* _Task directions_
Records follow. Pull out every line that contains "left".

* _Extracted material_
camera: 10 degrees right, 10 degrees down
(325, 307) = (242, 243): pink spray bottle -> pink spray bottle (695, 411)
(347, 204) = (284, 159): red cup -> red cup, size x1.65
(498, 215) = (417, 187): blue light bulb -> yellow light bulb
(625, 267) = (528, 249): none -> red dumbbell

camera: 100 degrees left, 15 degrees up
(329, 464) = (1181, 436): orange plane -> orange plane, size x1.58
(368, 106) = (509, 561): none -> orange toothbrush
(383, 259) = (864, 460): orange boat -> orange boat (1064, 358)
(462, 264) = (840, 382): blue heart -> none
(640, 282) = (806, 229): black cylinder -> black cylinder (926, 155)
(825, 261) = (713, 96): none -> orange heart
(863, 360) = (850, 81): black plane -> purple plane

...

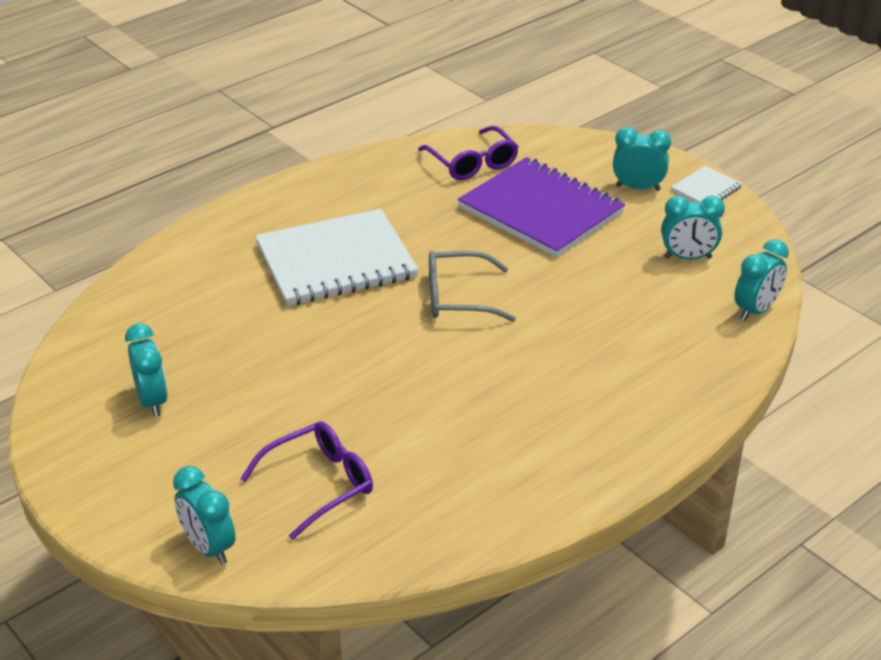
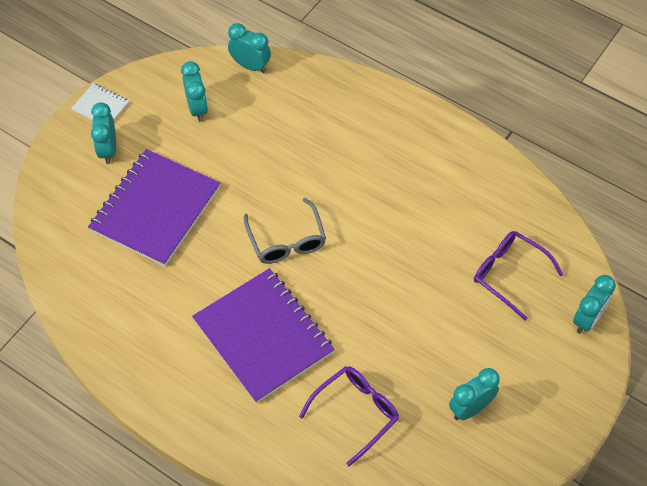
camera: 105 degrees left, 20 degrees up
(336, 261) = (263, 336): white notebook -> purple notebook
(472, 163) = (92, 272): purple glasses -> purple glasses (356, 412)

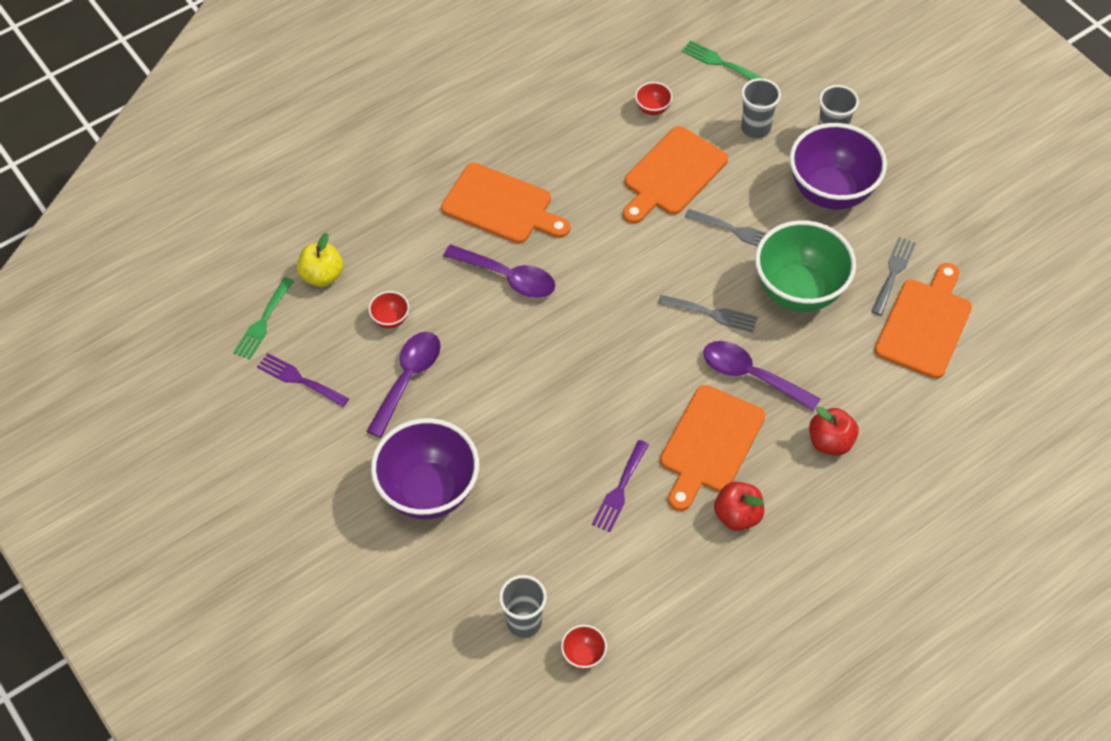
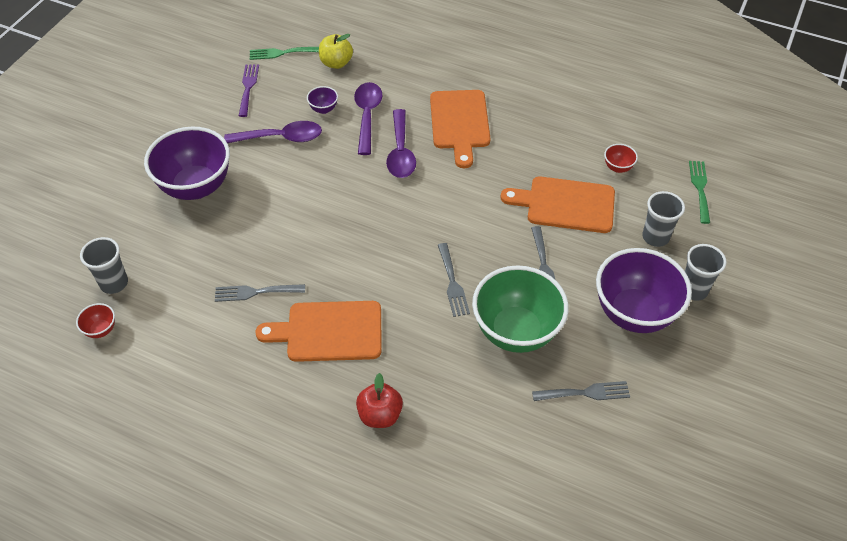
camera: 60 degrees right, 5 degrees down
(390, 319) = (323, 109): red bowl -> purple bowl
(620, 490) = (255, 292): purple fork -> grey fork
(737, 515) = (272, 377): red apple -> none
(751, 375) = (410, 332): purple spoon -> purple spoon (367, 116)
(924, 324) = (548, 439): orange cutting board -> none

* _Answer to this task_
camera: 100 degrees left, 15 degrees up
camera: 105 degrees left, 20 degrees up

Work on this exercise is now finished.